■ ASSIGNMENT ■
Pictures are to be excluded. Please print only the lines from the one containing "(92, 213) = (202, 356): pink" through the end of the data, exactly as they appear.

Object change listings
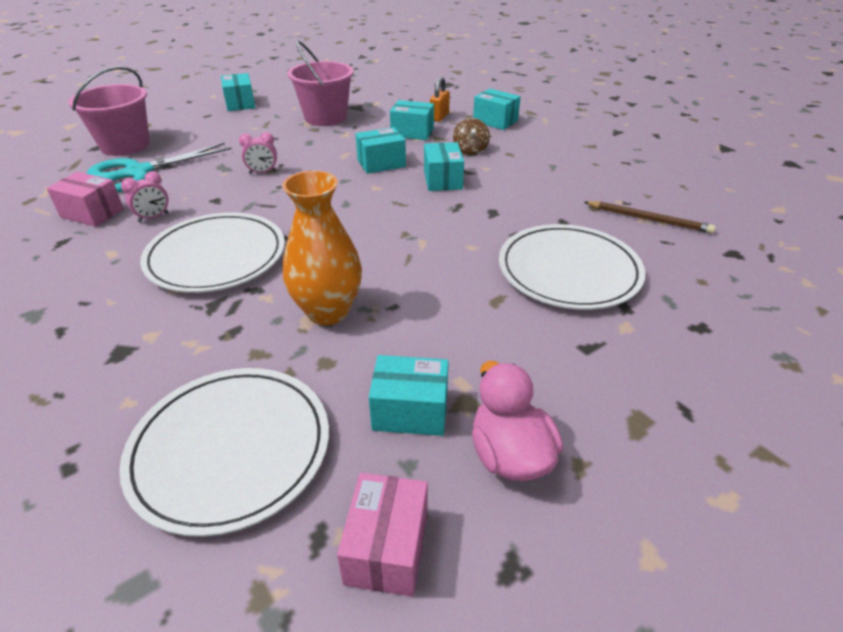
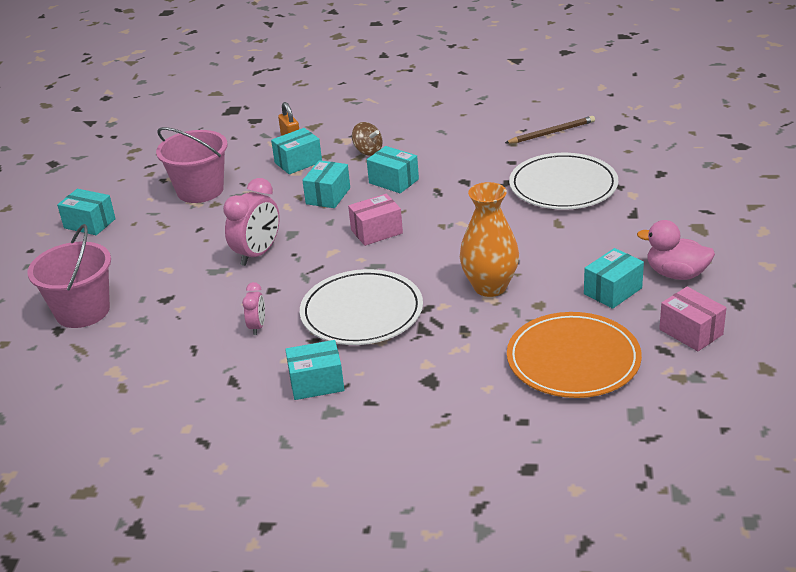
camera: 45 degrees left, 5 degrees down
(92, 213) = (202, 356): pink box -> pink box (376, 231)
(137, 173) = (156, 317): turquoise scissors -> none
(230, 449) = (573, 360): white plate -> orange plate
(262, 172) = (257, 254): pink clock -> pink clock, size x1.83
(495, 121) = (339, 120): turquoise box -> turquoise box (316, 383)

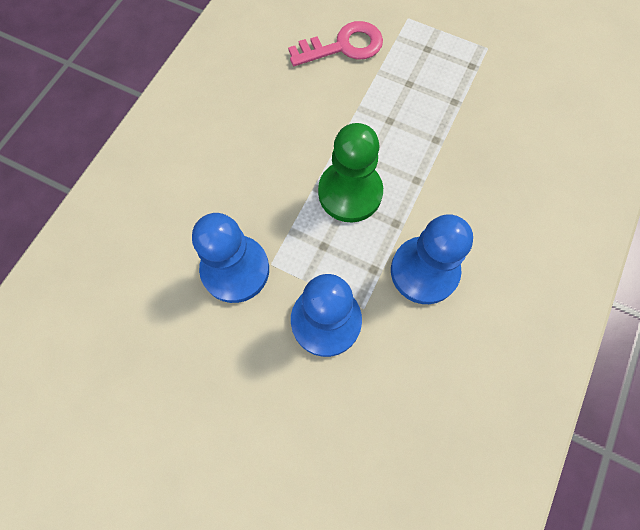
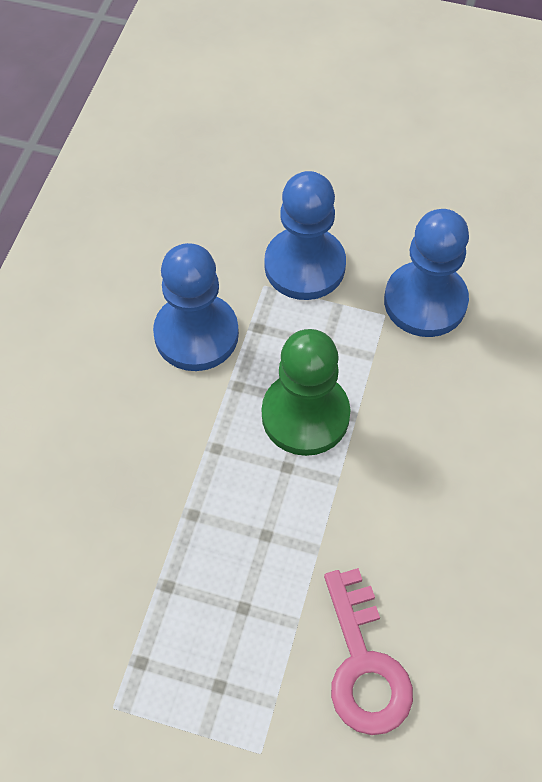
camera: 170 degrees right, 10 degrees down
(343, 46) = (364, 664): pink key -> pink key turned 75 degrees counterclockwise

■ TASK OUTPUT ■
(92, 213) = (202, 356): pink box -> pink box (376, 231)
(137, 173) = (156, 317): turquoise scissors -> none
(230, 449) = (573, 360): white plate -> orange plate
(262, 172) = (257, 254): pink clock -> pink clock, size x1.83
(495, 121) = (339, 120): turquoise box -> turquoise box (316, 383)

camera: 170 degrees right, 10 degrees down
(343, 46) = (364, 664): pink key -> pink key turned 75 degrees counterclockwise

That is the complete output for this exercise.